How to complete this task:
From the data below, return each line in which the string "KEYS" is found.

[Structured diff data]
========================================

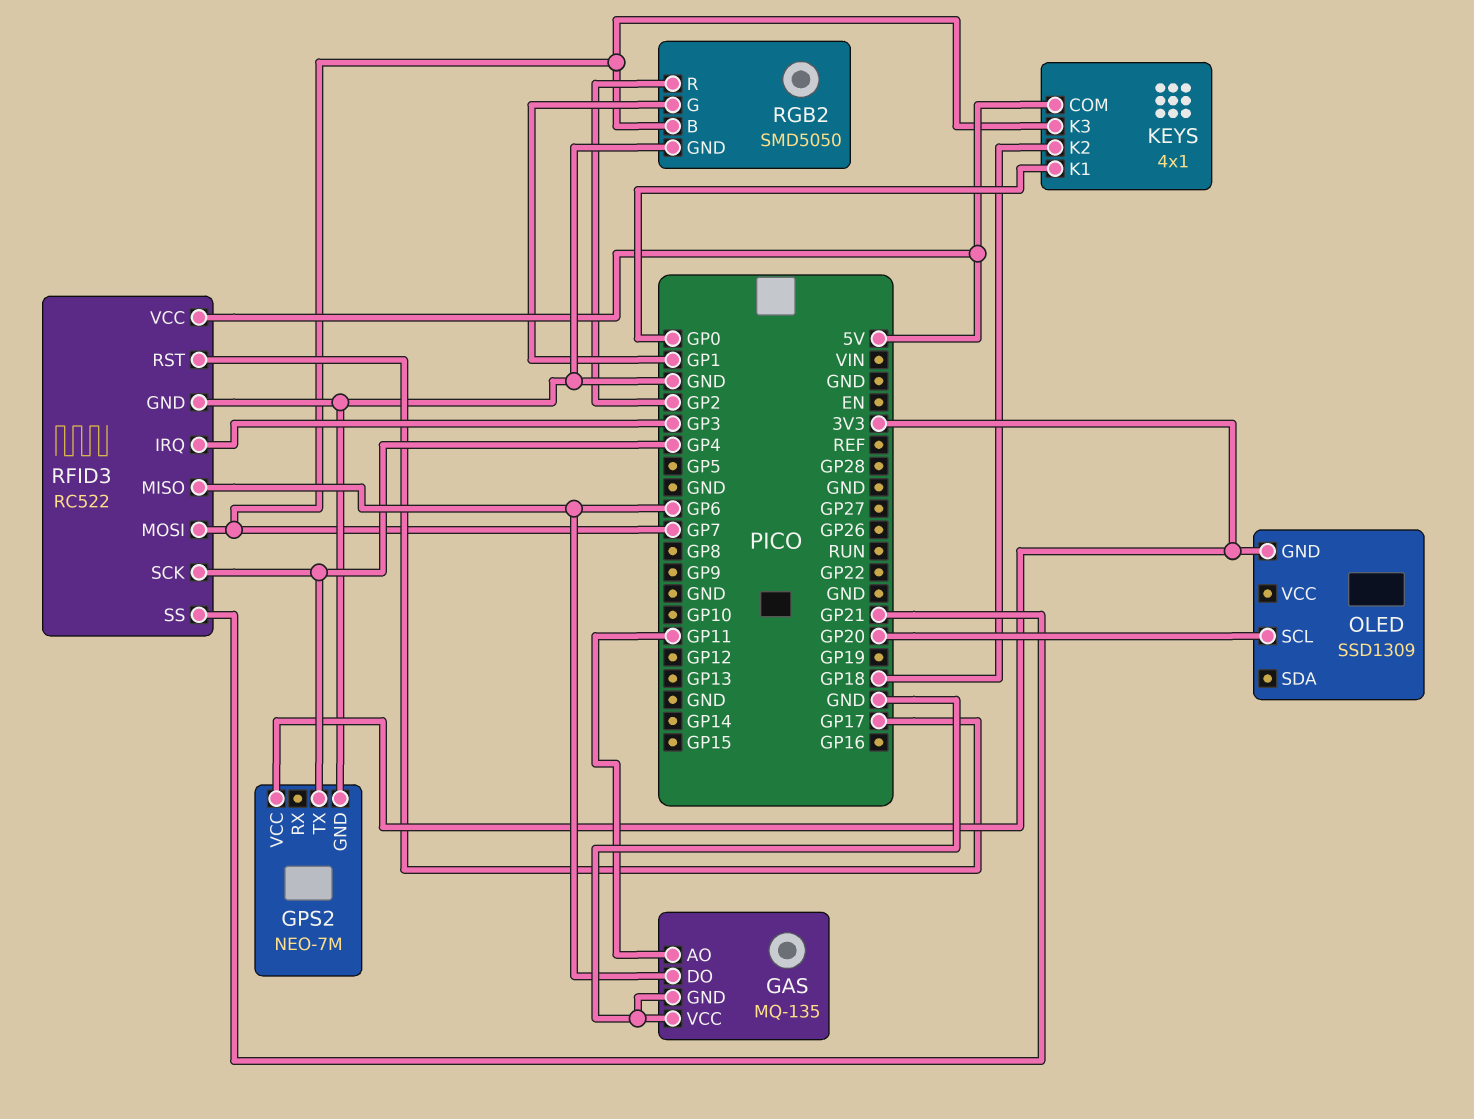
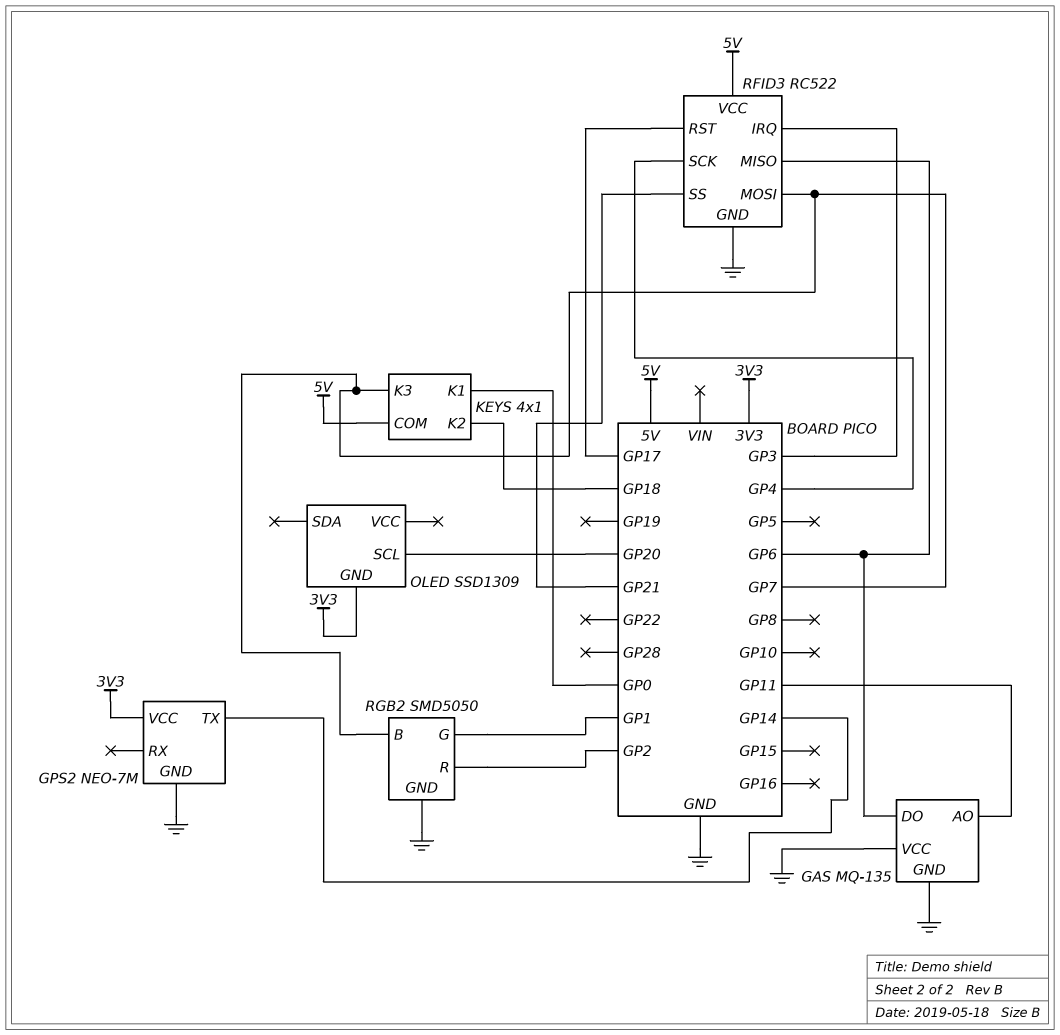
GPS2 pin TX: GP4 -> GP14

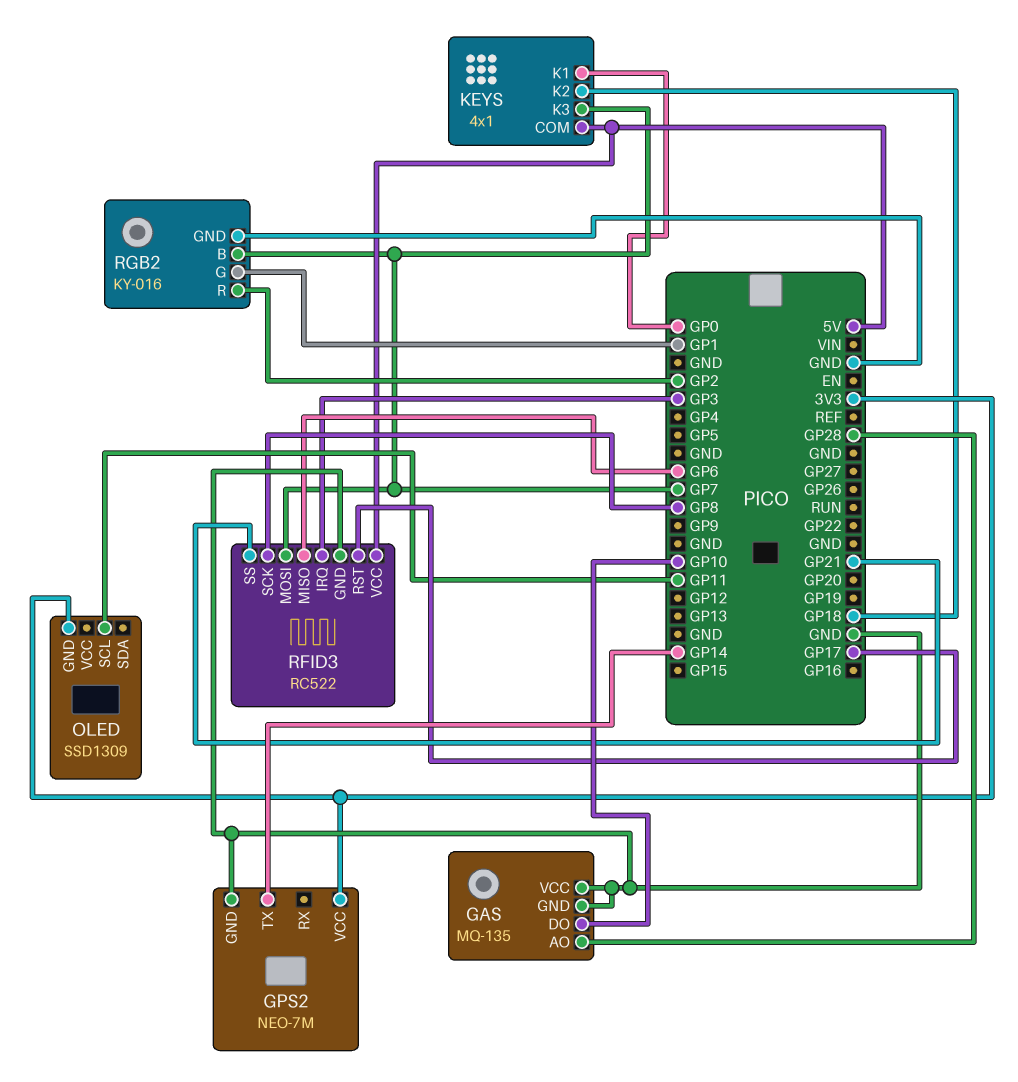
GAS pin AO: GP11 -> GP28
GAS pin DO: GP6 -> GP10
OLED pin SCL: GP20 -> GP11
RFID3 pin SCK: GP4 -> GP8
RGB2: SMD5050 -> KY-016

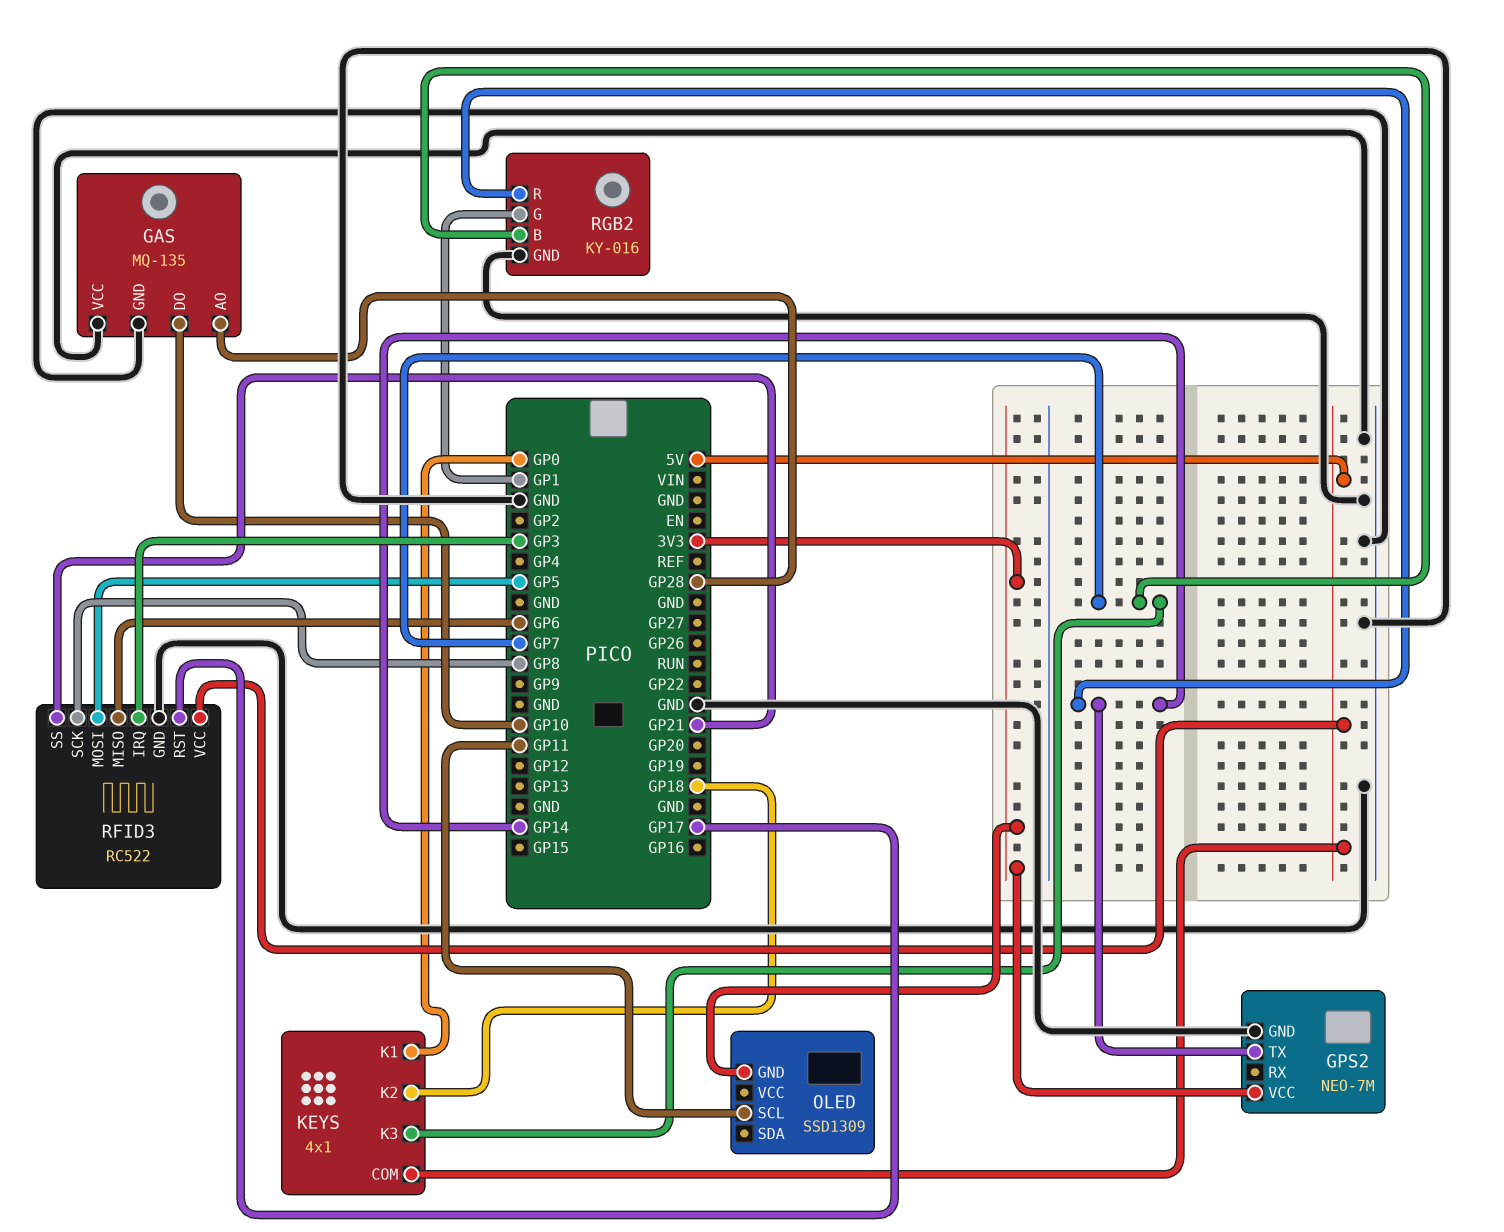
RFID3 pin MOSI: GP7 -> GP5
RGB2 pin R: GP2 -> GP14

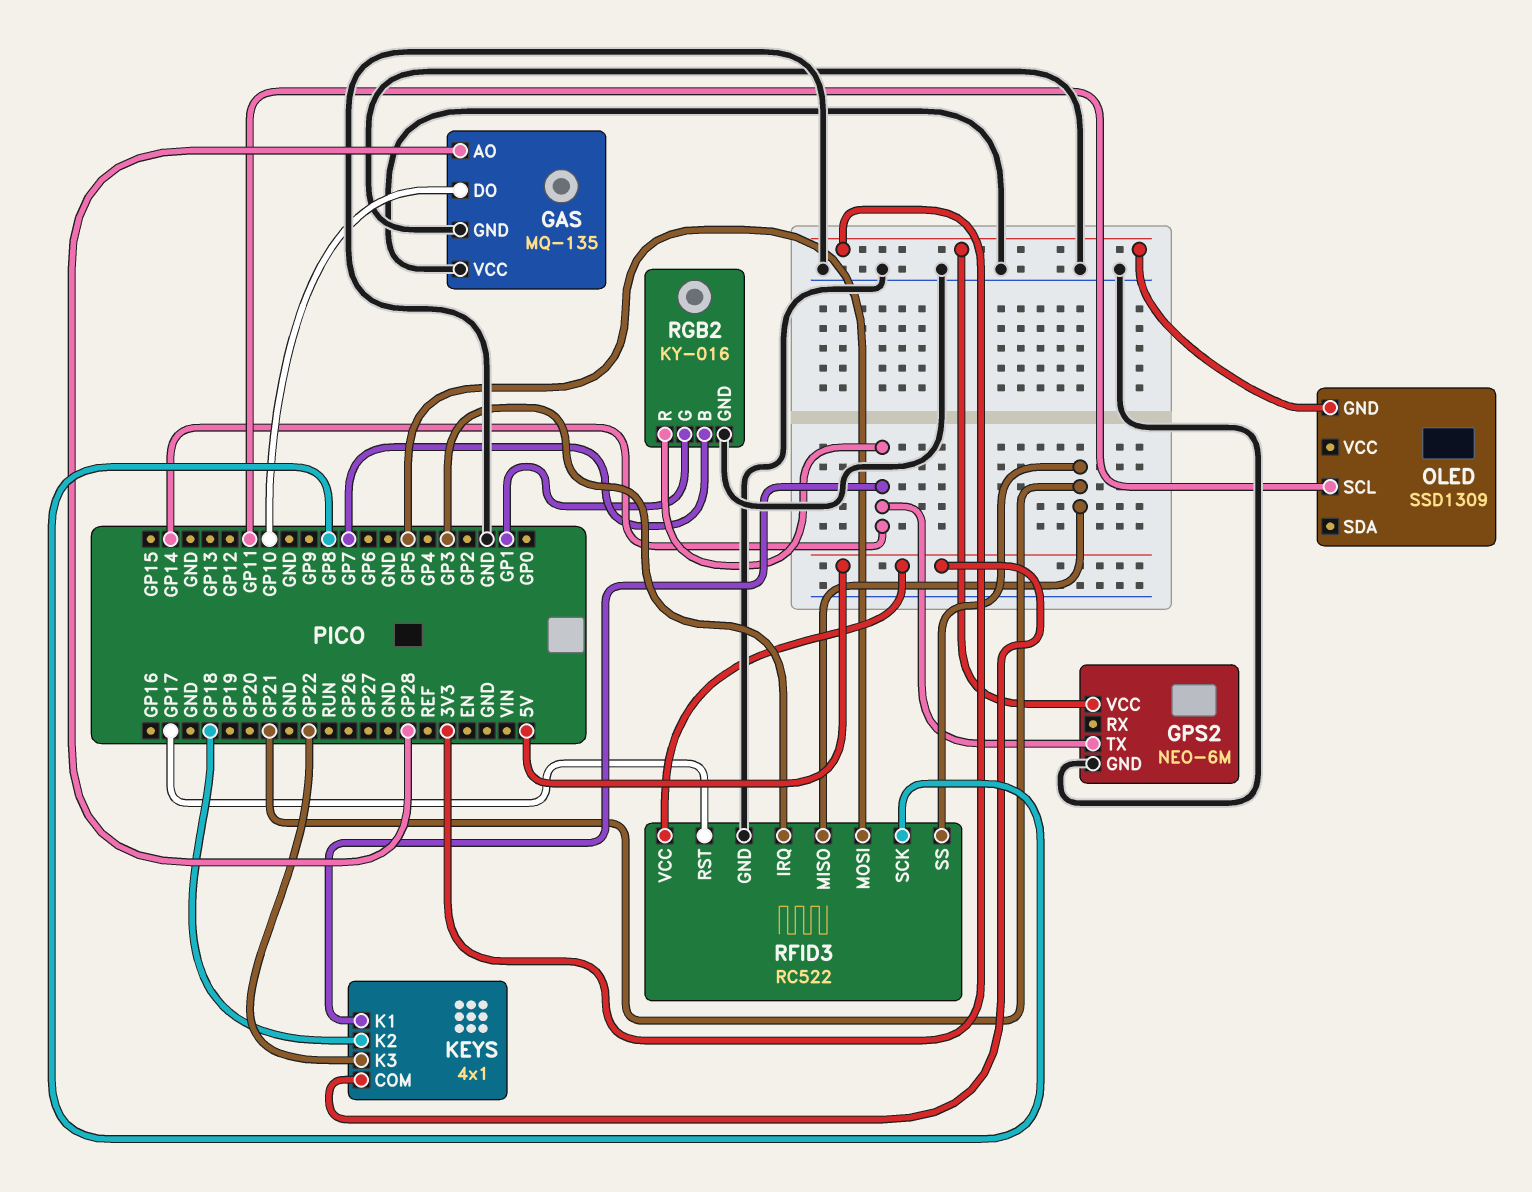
GPS2: NEO-7M -> NEO-6M
KEYS pin K1: GP0 -> GP14
KEYS pin K3: GP7 -> GP22
RFID3 pin MISO: GP6 -> GP21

========================================

Exercise output:
KEYS pin K1: GP0 -> GP14
KEYS pin K3: GP7 -> GP22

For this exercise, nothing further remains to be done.